### Material shown
(begin)
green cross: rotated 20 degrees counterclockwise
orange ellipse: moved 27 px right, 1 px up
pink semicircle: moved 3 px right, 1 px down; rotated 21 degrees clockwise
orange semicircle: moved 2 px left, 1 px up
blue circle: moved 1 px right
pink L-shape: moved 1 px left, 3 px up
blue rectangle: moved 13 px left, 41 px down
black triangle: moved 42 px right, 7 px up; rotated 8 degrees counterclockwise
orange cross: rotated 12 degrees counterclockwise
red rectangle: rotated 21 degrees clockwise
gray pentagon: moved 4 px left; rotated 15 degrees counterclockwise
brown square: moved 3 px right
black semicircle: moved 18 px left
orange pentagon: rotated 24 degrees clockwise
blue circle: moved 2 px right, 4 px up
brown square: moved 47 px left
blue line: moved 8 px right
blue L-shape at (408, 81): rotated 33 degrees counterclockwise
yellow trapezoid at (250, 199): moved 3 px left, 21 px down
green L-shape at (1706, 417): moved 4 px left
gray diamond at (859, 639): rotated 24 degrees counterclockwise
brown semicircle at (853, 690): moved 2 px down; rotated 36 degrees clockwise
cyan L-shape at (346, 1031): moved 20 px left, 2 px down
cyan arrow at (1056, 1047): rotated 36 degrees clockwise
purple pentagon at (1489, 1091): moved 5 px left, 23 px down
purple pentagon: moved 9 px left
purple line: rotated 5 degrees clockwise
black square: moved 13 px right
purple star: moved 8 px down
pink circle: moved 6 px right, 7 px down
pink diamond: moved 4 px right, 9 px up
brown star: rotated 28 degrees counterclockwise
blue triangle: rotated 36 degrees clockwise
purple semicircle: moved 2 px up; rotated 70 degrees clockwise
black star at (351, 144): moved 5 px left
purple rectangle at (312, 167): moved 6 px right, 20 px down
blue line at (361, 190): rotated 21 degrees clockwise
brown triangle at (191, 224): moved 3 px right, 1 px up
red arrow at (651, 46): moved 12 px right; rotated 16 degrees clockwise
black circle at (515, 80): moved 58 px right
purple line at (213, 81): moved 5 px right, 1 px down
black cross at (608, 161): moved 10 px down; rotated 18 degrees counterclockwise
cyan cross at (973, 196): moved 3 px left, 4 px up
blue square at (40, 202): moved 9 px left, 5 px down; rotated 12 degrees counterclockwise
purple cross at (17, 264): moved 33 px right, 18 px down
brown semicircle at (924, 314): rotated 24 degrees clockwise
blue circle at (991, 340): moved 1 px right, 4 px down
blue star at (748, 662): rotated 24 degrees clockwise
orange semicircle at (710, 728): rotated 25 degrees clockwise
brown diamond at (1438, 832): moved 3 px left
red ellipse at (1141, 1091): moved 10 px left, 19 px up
(end)
### Aim
Rewrite all the items above as a JSON list of strings with one string per line, and leave out any blank lines.

### Solved problem
[
  "green cross: rotated 20 degrees counterclockwise",
  "orange ellipse: moved 27 px right, 1 px up",
  "pink semicircle: moved 3 px right, 1 px down; rotated 21 degrees clockwise",
  "orange semicircle: moved 2 px left, 1 px up",
  "blue circle: moved 1 px right",
  "pink L-shape: moved 1 px left, 3 px up",
  "blue rectangle: moved 13 px left, 41 px down",
  "black triangle: moved 42 px right, 7 px up; rotated 8 degrees counterclockwise",
  "orange cross: rotated 12 degrees counterclockwise",
  "red rectangle: rotated 21 degrees clockwise",
  "gray pentagon: moved 4 px left; rotated 15 degrees counterclockwise",
  "brown square: moved 3 px right",
  "black semicircle: moved 18 px left",
  "orange pentagon: rotated 24 degrees clockwise",
  "blue circle: moved 2 px right, 4 px up",
  "brown square: moved 47 px left",
  "blue line: moved 8 px right",
  "blue L-shape at (408, 81): rotated 33 degrees counterclockwise",
  "yellow trapezoid at (250, 199): moved 3 px left, 21 px down",
  "green L-shape at (1706, 417): moved 4 px left",
  "gray diamond at (859, 639): rotated 24 degrees counterclockwise",
  "brown semicircle at (853, 690): moved 2 px down; rotated 36 degrees clockwise",
  "cyan L-shape at (346, 1031): moved 20 px left, 2 px down",
  "cyan arrow at (1056, 1047): rotated 36 degrees clockwise",
  "purple pentagon at (1489, 1091): moved 5 px left, 23 px down",
  "purple pentagon: moved 9 px left",
  "purple line: rotated 5 degrees clockwise",
  "black square: moved 13 px right",
  "purple star: moved 8 px down",
  "pink circle: moved 6 px right, 7 px down",
  "pink diamond: moved 4 px right, 9 px up",
  "brown star: rotated 28 degrees counterclockwise",
  "blue triangle: rotated 36 degrees clockwise",
  "purple semicircle: moved 2 px up; rotated 70 degrees clockwise",
  "black star at (351, 144): moved 5 px left",
  "purple rectangle at (312, 167): moved 6 px right, 20 px down",
  "blue line at (361, 190): rotated 21 degrees clockwise",
  "brown triangle at (191, 224): moved 3 px right, 1 px up",
  "red arrow at (651, 46): moved 12 px right; rotated 16 degrees clockwise",
  "black circle at (515, 80): moved 58 px right",
  "purple line at (213, 81): moved 5 px right, 1 px down",
  "black cross at (608, 161): moved 10 px down; rotated 18 degrees counterclockwise",
  "cyan cross at (973, 196): moved 3 px left, 4 px up",
  "blue square at (40, 202): moved 9 px left, 5 px down; rotated 12 degrees counterclockwise",
  "purple cross at (17, 264): moved 33 px right, 18 px down",
  "brown semicircle at (924, 314): rotated 24 degrees clockwise",
  "blue circle at (991, 340): moved 1 px right, 4 px down",
  "blue star at (748, 662): rotated 24 degrees clockwise",
  "orange semicircle at (710, 728): rotated 25 degrees clockwise",
  "brown diamond at (1438, 832): moved 3 px left",
  "red ellipse at (1141, 1091): moved 10 px left, 19 px up"
]